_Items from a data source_
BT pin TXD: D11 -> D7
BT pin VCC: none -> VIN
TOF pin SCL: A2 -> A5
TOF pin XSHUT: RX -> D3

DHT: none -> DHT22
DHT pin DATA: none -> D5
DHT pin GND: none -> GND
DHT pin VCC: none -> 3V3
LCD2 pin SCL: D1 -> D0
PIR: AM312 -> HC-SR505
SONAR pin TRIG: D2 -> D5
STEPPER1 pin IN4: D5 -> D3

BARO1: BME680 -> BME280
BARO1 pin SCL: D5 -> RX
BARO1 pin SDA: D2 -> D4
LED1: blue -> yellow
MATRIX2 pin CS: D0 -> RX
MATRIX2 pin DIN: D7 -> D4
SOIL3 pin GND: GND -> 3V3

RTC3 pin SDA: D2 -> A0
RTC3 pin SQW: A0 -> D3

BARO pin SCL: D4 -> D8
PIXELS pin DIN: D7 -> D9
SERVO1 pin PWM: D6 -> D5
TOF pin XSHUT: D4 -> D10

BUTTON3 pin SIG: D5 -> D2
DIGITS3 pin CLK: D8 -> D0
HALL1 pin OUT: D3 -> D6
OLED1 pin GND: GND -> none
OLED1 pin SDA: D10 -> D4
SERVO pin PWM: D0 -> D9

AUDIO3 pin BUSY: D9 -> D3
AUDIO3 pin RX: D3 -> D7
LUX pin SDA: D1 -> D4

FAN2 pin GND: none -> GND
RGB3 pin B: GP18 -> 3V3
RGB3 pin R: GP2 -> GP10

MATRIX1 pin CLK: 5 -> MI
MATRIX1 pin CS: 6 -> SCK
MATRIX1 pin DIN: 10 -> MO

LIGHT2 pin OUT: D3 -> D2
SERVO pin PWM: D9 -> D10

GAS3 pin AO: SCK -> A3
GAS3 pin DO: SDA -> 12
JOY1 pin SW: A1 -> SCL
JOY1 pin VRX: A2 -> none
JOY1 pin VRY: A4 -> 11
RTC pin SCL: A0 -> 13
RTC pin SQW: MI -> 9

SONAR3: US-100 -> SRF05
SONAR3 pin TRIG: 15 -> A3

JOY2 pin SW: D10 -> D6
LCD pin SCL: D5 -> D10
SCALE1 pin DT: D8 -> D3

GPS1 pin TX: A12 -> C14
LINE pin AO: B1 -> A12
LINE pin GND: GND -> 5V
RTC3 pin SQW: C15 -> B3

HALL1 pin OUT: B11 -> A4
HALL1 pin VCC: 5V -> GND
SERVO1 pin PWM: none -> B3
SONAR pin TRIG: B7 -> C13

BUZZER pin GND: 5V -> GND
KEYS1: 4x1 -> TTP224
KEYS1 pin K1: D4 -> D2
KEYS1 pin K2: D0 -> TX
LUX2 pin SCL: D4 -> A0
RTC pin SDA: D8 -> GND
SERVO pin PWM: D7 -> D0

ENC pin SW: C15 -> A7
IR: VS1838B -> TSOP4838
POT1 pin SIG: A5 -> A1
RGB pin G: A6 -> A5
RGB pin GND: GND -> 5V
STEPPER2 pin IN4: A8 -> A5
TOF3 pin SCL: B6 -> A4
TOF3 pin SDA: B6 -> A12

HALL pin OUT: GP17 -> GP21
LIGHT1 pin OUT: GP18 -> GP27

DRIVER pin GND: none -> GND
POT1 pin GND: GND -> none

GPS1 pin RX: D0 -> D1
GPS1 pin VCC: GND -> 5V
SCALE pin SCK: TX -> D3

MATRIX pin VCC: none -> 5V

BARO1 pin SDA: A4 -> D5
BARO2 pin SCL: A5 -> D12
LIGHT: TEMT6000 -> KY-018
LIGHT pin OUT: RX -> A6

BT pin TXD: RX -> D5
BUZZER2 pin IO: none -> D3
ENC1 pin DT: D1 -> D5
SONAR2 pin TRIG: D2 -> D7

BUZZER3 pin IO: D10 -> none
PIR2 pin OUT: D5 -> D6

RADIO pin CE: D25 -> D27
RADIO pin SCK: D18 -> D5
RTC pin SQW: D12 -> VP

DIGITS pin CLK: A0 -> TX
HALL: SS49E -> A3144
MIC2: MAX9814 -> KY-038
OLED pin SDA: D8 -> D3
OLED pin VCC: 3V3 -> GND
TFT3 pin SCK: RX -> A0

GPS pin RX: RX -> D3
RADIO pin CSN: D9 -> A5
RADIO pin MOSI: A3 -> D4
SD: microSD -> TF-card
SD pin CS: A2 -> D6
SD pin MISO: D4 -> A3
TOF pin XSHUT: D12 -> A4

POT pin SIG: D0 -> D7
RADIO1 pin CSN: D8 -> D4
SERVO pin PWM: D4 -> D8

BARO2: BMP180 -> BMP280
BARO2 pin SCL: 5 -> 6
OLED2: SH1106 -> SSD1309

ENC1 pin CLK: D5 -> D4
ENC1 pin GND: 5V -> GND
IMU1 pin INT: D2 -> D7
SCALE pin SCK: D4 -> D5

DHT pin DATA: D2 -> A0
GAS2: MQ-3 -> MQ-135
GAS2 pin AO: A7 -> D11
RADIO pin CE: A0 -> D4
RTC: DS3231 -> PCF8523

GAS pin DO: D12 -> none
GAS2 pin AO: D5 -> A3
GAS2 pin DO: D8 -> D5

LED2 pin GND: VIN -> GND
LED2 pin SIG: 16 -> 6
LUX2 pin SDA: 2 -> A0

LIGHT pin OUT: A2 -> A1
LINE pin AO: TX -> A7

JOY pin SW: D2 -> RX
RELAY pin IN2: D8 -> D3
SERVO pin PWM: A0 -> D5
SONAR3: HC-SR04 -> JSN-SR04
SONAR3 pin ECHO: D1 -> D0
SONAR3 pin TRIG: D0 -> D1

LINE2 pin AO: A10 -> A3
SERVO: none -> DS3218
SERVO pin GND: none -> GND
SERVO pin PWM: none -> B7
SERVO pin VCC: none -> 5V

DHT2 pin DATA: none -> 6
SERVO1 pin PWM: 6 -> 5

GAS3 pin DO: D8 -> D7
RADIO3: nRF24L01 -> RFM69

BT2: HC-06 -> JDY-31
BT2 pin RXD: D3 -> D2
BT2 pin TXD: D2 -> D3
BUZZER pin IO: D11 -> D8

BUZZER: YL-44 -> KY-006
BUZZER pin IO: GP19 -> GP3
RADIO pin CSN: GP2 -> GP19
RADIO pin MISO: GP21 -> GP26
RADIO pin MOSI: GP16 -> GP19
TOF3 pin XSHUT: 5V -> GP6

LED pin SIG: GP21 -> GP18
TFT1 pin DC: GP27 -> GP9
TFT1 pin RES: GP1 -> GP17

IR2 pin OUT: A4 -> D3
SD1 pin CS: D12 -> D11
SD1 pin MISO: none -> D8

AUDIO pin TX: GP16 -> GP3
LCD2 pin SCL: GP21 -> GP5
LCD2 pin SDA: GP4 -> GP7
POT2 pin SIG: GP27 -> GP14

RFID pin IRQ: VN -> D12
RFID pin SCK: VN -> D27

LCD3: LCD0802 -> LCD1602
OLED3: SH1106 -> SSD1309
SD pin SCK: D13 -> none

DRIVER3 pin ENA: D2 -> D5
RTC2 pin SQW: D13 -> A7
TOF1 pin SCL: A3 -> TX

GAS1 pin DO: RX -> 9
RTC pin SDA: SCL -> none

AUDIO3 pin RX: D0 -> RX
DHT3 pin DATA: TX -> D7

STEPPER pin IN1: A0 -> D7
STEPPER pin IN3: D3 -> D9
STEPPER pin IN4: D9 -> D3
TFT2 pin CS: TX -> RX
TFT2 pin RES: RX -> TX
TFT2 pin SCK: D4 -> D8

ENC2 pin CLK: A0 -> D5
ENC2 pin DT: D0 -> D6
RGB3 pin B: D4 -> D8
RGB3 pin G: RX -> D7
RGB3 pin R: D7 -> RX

_Required action_
Copy out each line from the preceding entries that mentions the word "MISO".

_Solution for this problem_
SD pin MISO: D4 -> A3
RADIO pin MISO: GP21 -> GP26
SD1 pin MISO: none -> D8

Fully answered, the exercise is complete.